Exercise goal >>
Give back only the lines from the one with "R117: none -> 10 (GND, n33)" through the last line of the data, exactly as they appear.
+++ Material for this exercise +++
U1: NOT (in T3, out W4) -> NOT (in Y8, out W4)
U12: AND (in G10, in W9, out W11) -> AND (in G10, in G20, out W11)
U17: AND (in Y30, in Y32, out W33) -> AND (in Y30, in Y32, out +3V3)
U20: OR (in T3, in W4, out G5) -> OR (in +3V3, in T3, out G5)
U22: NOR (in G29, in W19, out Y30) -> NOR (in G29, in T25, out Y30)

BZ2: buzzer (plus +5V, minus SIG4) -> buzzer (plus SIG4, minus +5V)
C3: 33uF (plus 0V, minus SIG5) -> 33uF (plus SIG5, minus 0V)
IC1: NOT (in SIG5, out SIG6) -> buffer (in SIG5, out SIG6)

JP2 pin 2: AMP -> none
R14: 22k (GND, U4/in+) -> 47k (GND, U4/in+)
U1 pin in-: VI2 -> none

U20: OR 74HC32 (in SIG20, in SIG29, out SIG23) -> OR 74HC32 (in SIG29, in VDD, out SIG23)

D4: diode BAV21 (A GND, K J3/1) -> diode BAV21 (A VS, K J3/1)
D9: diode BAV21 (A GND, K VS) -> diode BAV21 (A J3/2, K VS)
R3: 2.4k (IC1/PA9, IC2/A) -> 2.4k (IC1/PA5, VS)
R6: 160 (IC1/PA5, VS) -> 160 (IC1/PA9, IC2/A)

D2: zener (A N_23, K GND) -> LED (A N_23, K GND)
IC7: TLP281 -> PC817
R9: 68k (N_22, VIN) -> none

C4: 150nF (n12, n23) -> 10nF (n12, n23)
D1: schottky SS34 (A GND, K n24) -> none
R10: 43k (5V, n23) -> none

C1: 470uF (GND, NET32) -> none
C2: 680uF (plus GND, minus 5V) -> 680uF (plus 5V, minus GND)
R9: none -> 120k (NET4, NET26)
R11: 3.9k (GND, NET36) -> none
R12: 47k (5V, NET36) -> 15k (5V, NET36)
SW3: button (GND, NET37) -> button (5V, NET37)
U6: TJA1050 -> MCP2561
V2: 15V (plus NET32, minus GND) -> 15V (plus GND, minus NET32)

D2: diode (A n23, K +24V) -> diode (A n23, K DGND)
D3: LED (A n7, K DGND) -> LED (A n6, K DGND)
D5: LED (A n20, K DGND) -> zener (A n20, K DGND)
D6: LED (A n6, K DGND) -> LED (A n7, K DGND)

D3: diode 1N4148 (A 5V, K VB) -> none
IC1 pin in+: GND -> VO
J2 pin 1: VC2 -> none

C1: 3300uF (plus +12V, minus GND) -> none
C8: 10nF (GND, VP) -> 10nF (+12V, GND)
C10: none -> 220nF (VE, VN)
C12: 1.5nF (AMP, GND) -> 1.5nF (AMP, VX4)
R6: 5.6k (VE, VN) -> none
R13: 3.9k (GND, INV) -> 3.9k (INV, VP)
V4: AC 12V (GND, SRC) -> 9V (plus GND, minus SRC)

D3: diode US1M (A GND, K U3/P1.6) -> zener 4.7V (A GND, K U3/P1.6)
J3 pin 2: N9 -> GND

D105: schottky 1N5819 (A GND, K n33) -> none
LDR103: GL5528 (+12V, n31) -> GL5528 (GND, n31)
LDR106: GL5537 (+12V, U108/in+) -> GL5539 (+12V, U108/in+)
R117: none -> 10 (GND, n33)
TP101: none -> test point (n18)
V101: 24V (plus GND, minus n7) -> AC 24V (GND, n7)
+++
Response to the task >>
R117: none -> 10 (GND, n33)
TP101: none -> test point (n18)
V101: 24V (plus GND, minus n7) -> AC 24V (GND, n7)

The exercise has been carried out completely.